- _Work to be completed_:
Every record should be written out exactly, with the pictures left out.

---+---

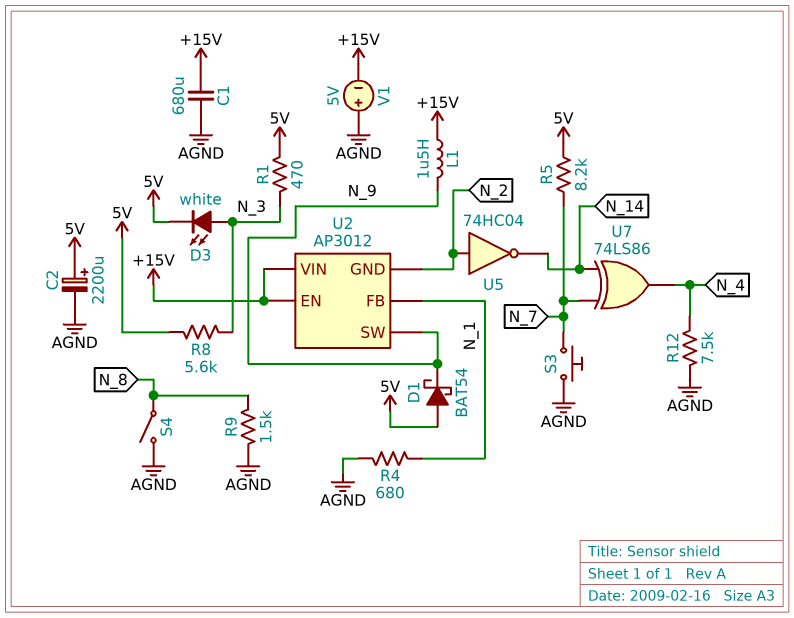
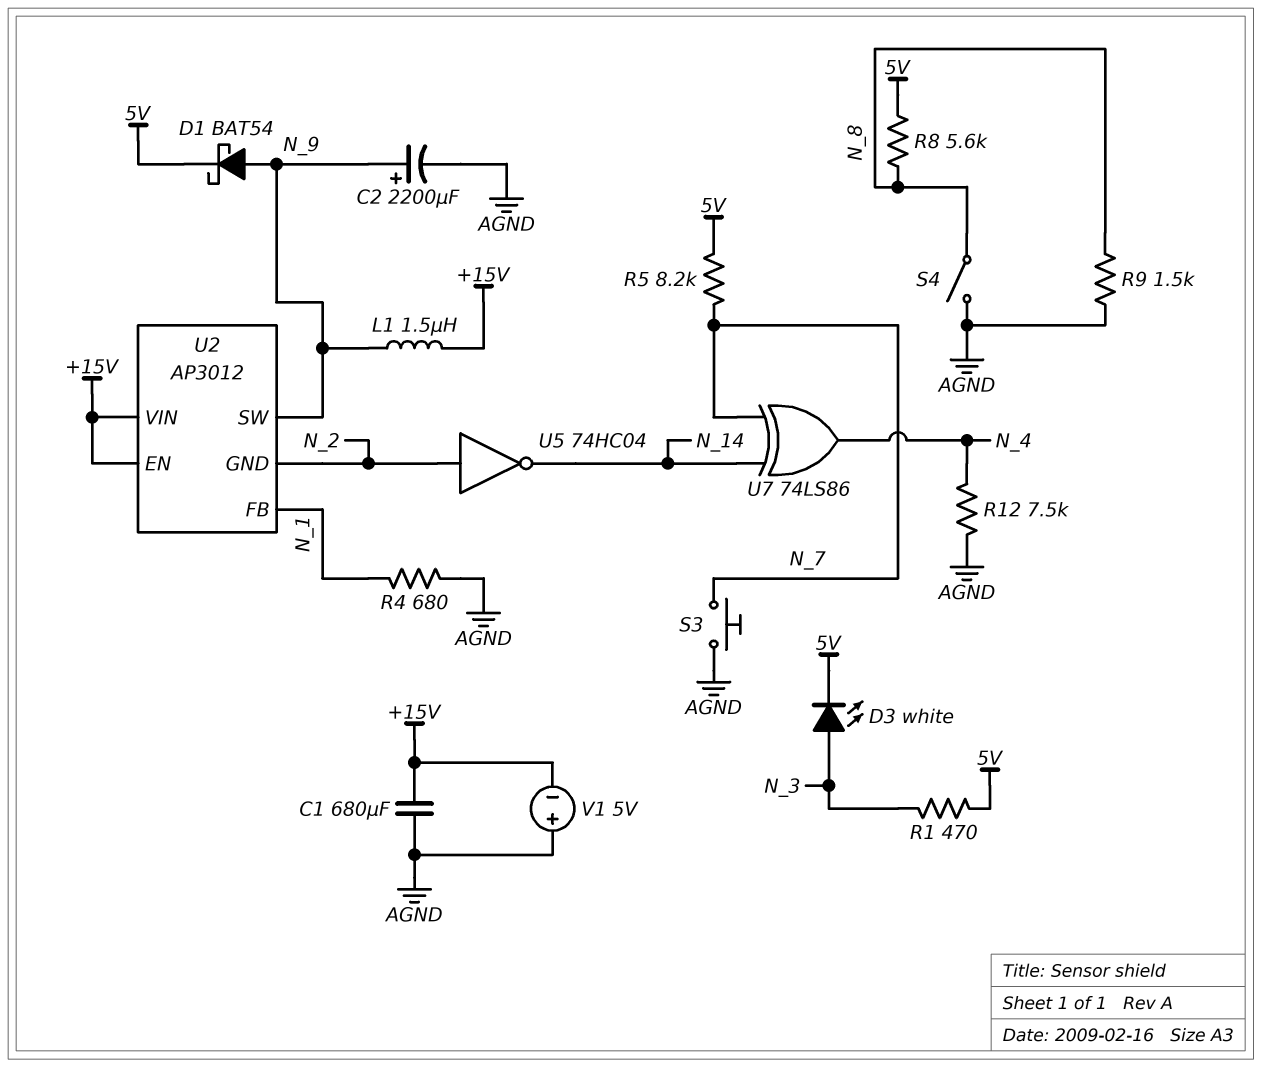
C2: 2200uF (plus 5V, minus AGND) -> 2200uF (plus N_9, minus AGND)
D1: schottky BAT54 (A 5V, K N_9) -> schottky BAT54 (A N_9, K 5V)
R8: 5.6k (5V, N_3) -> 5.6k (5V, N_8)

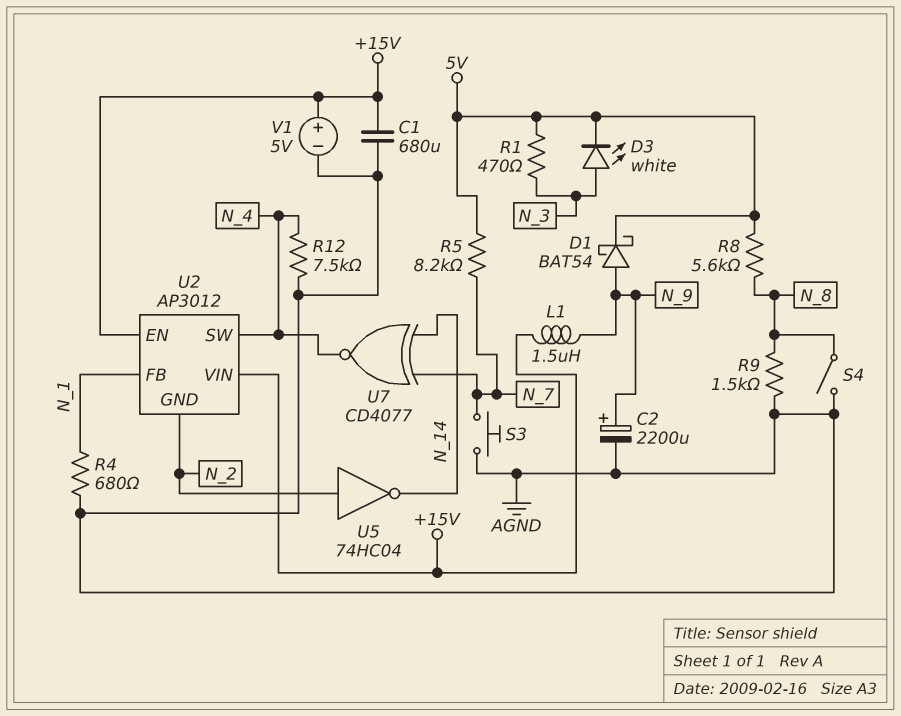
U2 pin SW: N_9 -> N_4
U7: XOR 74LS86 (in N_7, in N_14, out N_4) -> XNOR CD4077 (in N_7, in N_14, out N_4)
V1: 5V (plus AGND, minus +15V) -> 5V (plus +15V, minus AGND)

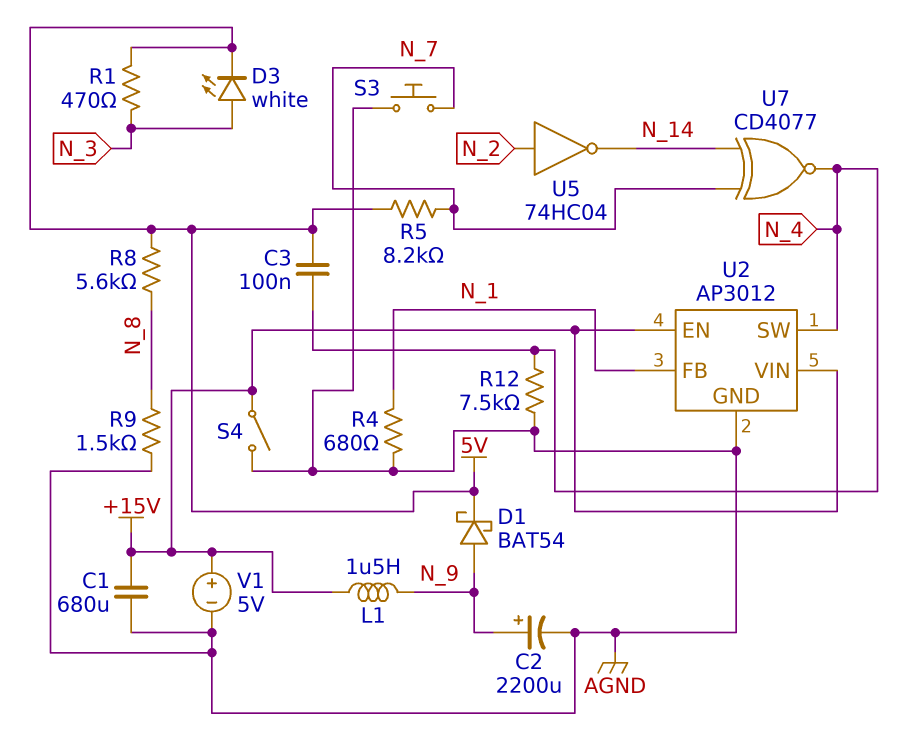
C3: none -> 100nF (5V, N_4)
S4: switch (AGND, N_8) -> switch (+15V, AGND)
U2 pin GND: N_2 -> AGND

---+---

- _Solution to the problem_:
C2: 2200uF (plus 5V, minus AGND) -> 2200uF (plus N_9, minus AGND)
D1: schottky BAT54 (A 5V, K N_9) -> schottky BAT54 (A N_9, K 5V)
R8: 5.6k (5V, N_3) -> 5.6k (5V, N_8)

U2 pin SW: N_9 -> N_4
U7: XOR 74LS86 (in N_7, in N_14, out N_4) -> XNOR CD4077 (in N_7, in N_14, out N_4)
V1: 5V (plus AGND, minus +15V) -> 5V (plus +15V, minus AGND)

C3: none -> 100nF (5V, N_4)
S4: switch (AGND, N_8) -> switch (+15V, AGND)
U2 pin GND: N_2 -> AGND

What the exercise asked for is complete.